Scene change data
= Beginning of Section =

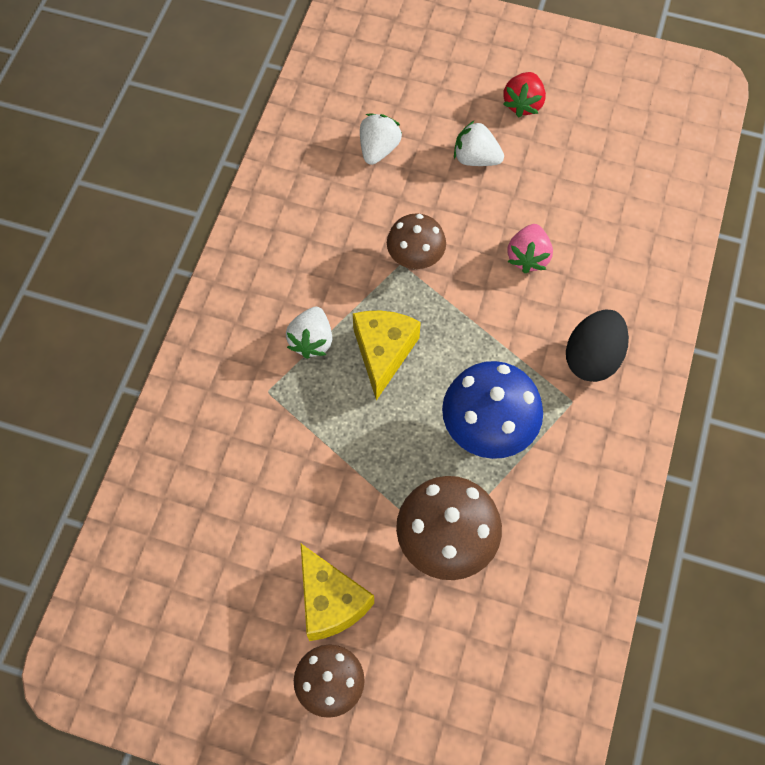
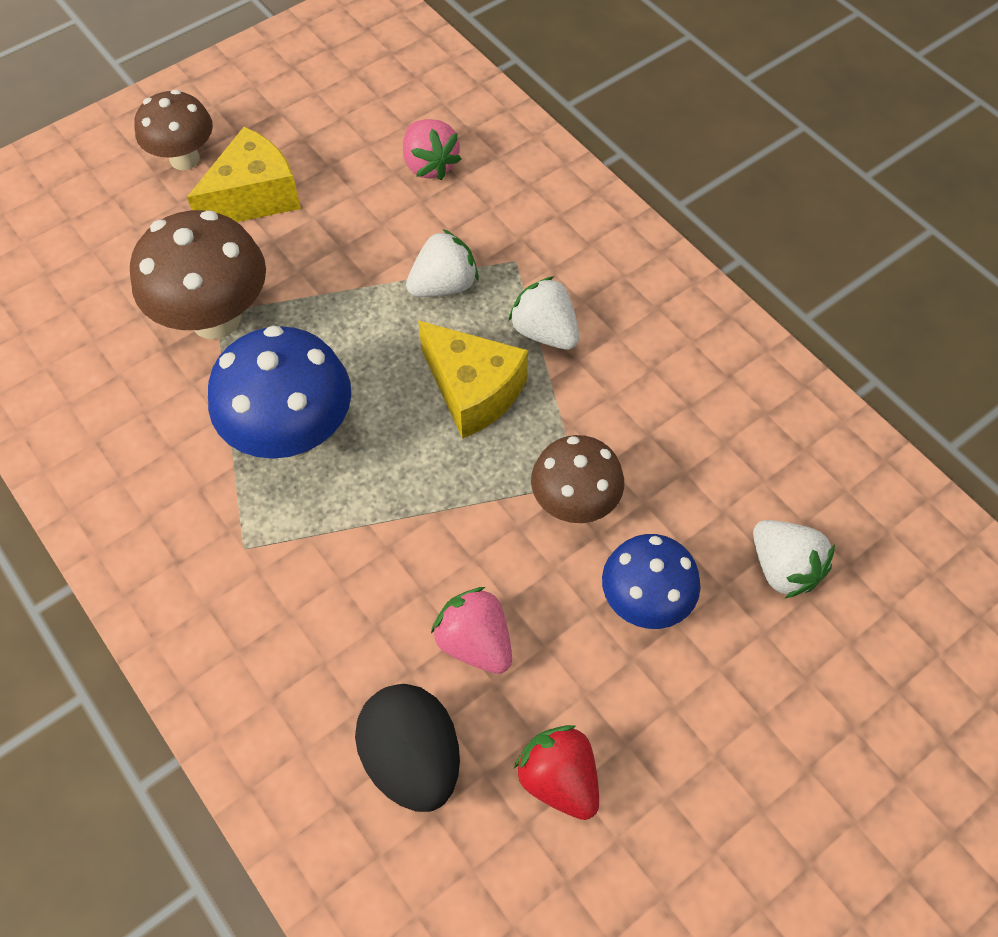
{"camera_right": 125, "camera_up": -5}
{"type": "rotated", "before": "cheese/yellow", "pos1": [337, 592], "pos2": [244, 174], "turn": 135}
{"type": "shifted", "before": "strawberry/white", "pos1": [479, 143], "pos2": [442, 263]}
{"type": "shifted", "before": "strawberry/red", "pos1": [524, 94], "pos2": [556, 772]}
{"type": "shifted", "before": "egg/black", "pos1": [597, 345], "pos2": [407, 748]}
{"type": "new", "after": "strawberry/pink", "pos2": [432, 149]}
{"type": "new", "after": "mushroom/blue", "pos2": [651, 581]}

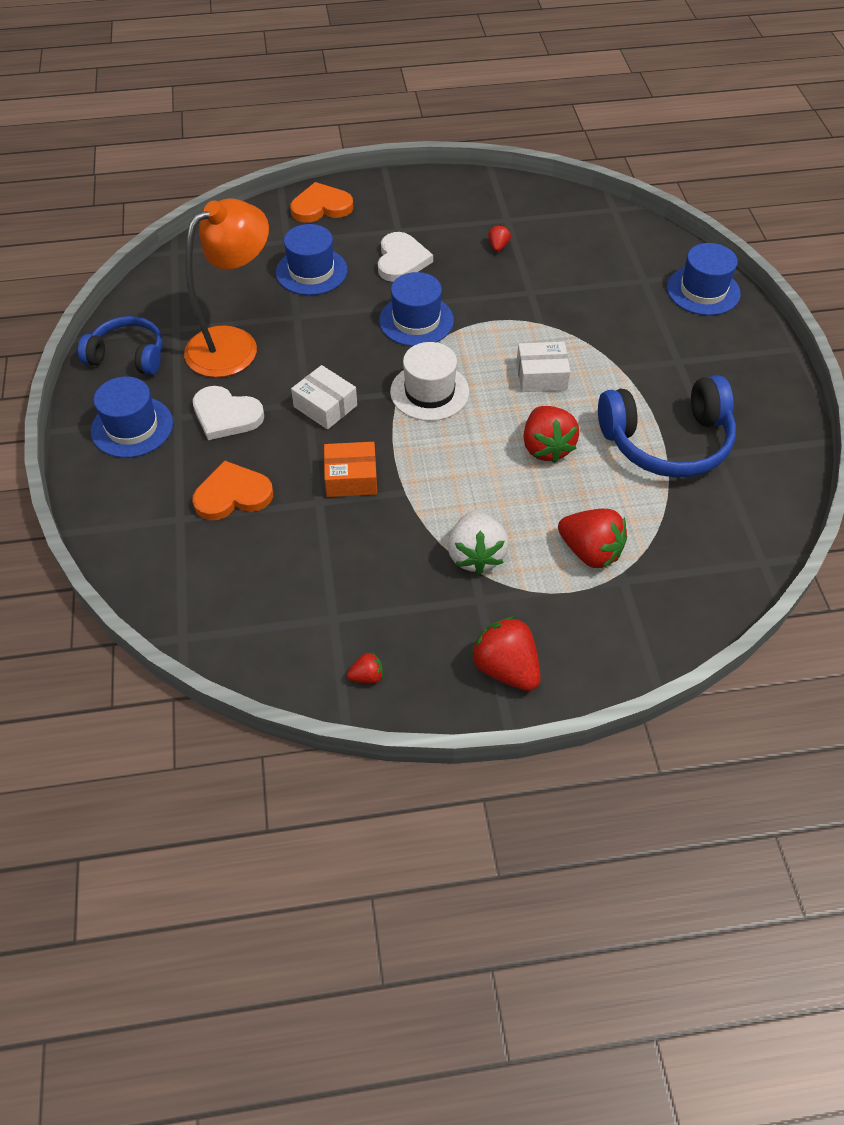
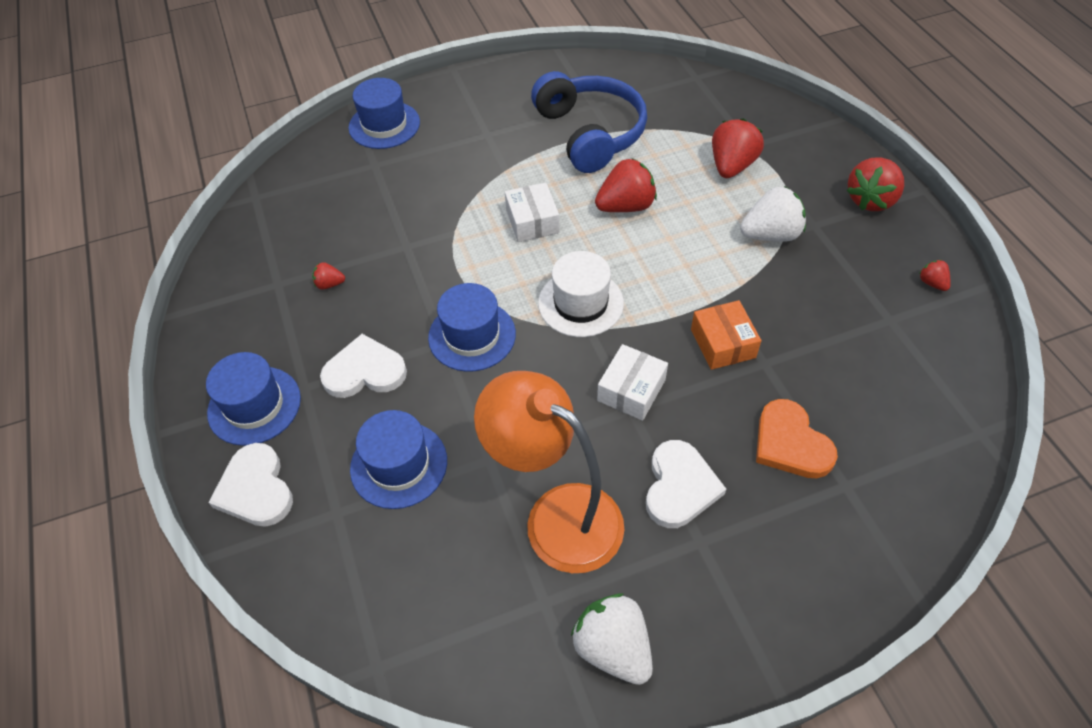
{"camera_right": -100, "camera_up": 0}
{"type": "swapped", "before": "headphones/blue", "after": "strawberry/white", "pos1": [120, 345], "pos2": [612, 639]}
{"type": "shifted", "before": "hat/blue", "pos1": [132, 417], "pos2": [253, 399]}
{"type": "repainted", "before": "heart/orange", "after": "heart/white", "pos1": [321, 202], "pos2": [250, 485]}

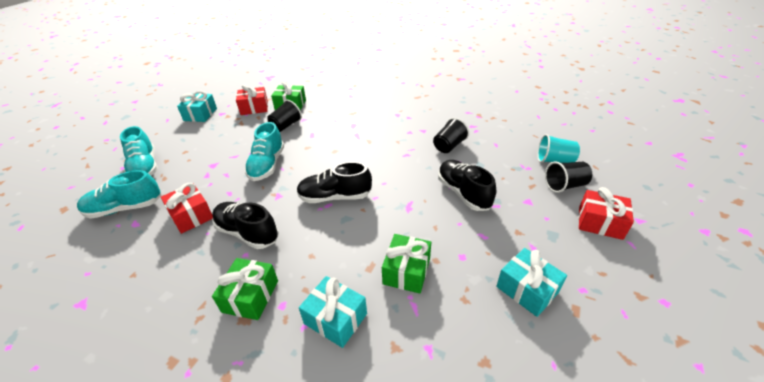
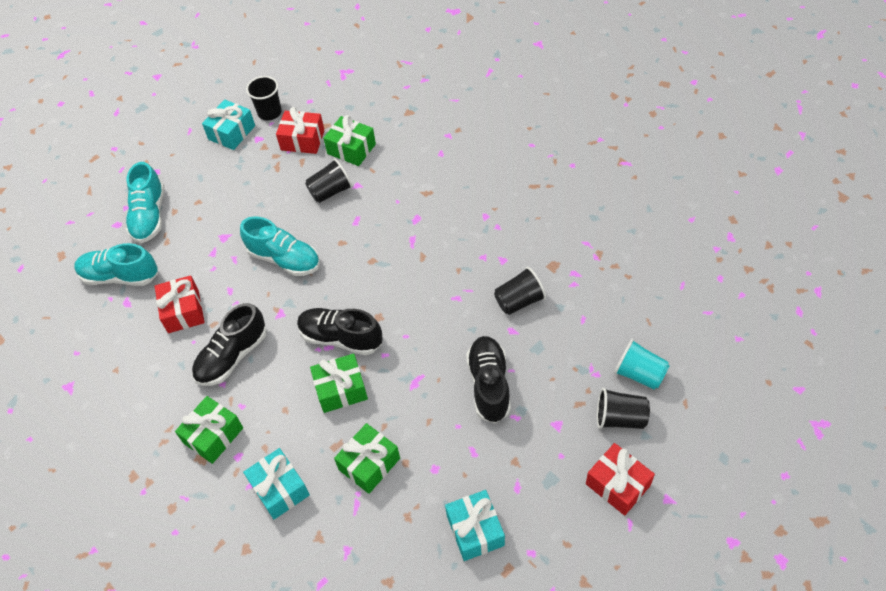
{"camera_right": 25, "camera_up": 15}
{"type": "rotated", "before": "shoe/black", "pos1": [245, 225], "pos2": [229, 344], "turn": -105}
{"type": "rotated", "before": "shoe/turquoise", "pos1": [264, 151], "pos2": [280, 246], "turn": -90}
{"type": "new", "after": "cup/black", "pos2": [264, 98]}
{"type": "new", "after": "gift/green", "pos2": [339, 383]}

= End of Section =

WHAT IS BEING ASKED: The answer is a faithful copy of the records above, with the pictures removed.

WRITTEN SOLUTION:
{"camera_right": 125, "camera_up": -5}
{"type": "rotated", "before": "cheese/yellow", "pos1": [337, 592], "pos2": [244, 174], "turn": 135}
{"type": "shifted", "before": "strawberry/white", "pos1": [479, 143], "pos2": [442, 263]}
{"type": "shifted", "before": "strawberry/red", "pos1": [524, 94], "pos2": [556, 772]}
{"type": "shifted", "before": "egg/black", "pos1": [597, 345], "pos2": [407, 748]}
{"type": "new", "after": "strawberry/pink", "pos2": [432, 149]}
{"type": "new", "after": "mushroom/blue", "pos2": [651, 581]}

{"camera_right": -100, "camera_up": 0}
{"type": "swapped", "before": "headphones/blue", "after": "strawberry/white", "pos1": [120, 345], "pos2": [612, 639]}
{"type": "shifted", "before": "hat/blue", "pos1": [132, 417], "pos2": [253, 399]}
{"type": "repainted", "before": "heart/orange", "after": "heart/white", "pos1": [321, 202], "pos2": [250, 485]}

{"camera_right": 25, "camera_up": 15}
{"type": "rotated", "before": "shoe/black", "pos1": [245, 225], "pos2": [229, 344], "turn": -105}
{"type": "rotated", "before": "shoe/turquoise", "pos1": [264, 151], "pos2": [280, 246], "turn": -90}
{"type": "new", "after": "cup/black", "pos2": [264, 98]}
{"type": "new", "after": "gift/green", "pos2": [339, 383]}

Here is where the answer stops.